_WHAT YOU ARE ASKED TO DO:_
Include only the line with "D4: LED orange" and the lines after it, each reproduced exactly as it stands in the entries below.

Start of DATA TO USE

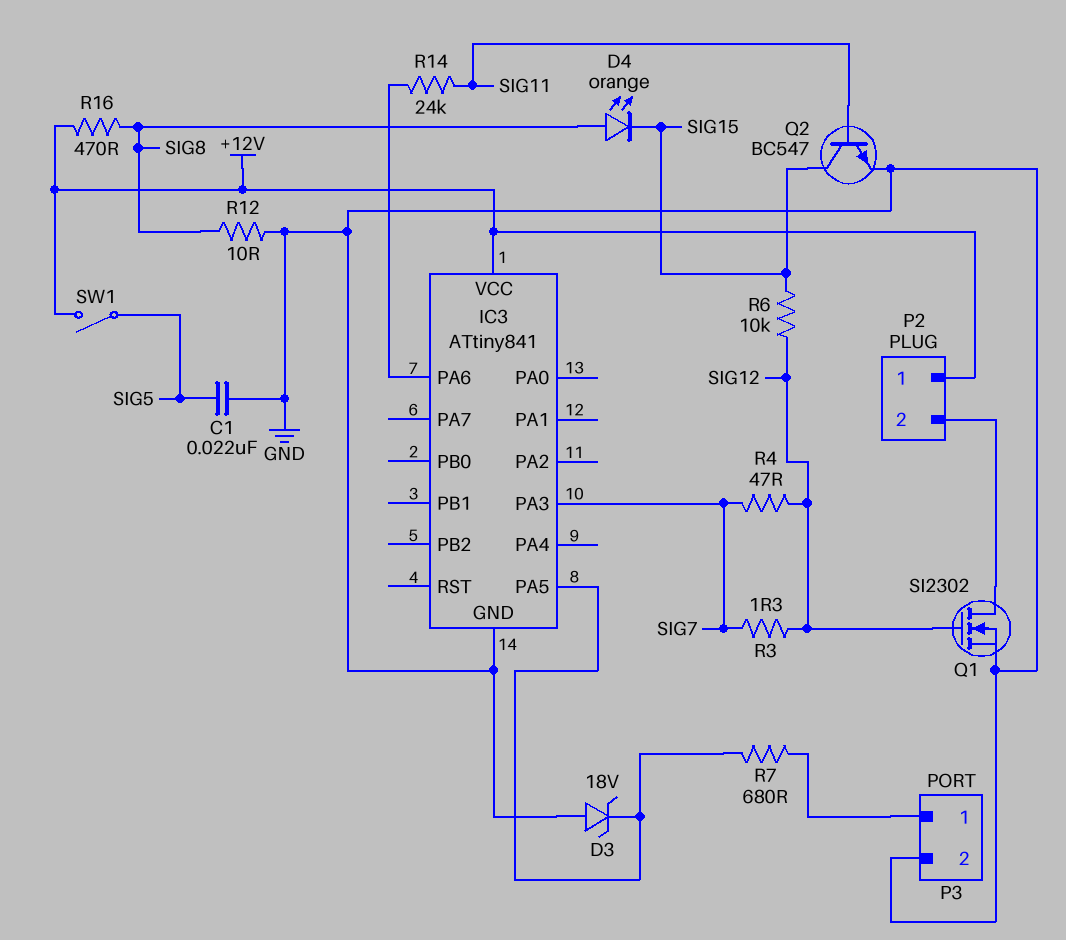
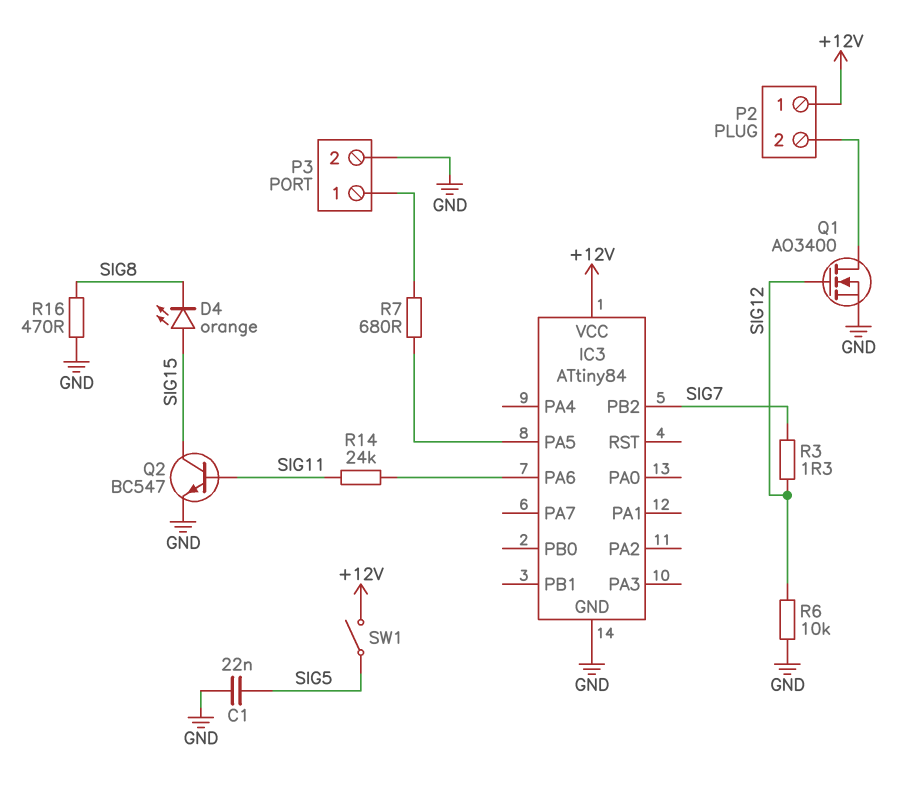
D3: zener 18V (A GND, K IC3/PA5) -> none
D4: LED orange (A SIG8, K SIG15) -> LED orange (A SIG15, K SIG8)
IC3: ATtiny841 -> ATtiny84
IC3 pin PA3: SIG7 -> none
IC3 pin PB2: none -> SIG7
Q1: NMOS SI2302 (G SIG12, D P2/2, S GND) -> NMOS AO3400 (G SIG12, D P2/2, S GND)
R4: 47 (SIG7, SIG12) -> none
R6: 10k (SIG12, SIG15) -> 10k (GND, SIG12)
R12: 10 (GND, SIG8) -> none
R16: 470 (+12V, SIG8) -> 470 (GND, SIG8)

End of DATA TO USE

_YOUR RESPONSE:_
D4: LED orange (A SIG8, K SIG15) -> LED orange (A SIG15, K SIG8)
IC3: ATtiny841 -> ATtiny84
IC3 pin PA3: SIG7 -> none
IC3 pin PB2: none -> SIG7
Q1: NMOS SI2302 (G SIG12, D P2/2, S GND) -> NMOS AO3400 (G SIG12, D P2/2, S GND)
R4: 47 (SIG7, SIG12) -> none
R6: 10k (SIG12, SIG15) -> 10k (GND, SIG12)
R12: 10 (GND, SIG8) -> none
R16: 470 (+12V, SIG8) -> 470 (GND, SIG8)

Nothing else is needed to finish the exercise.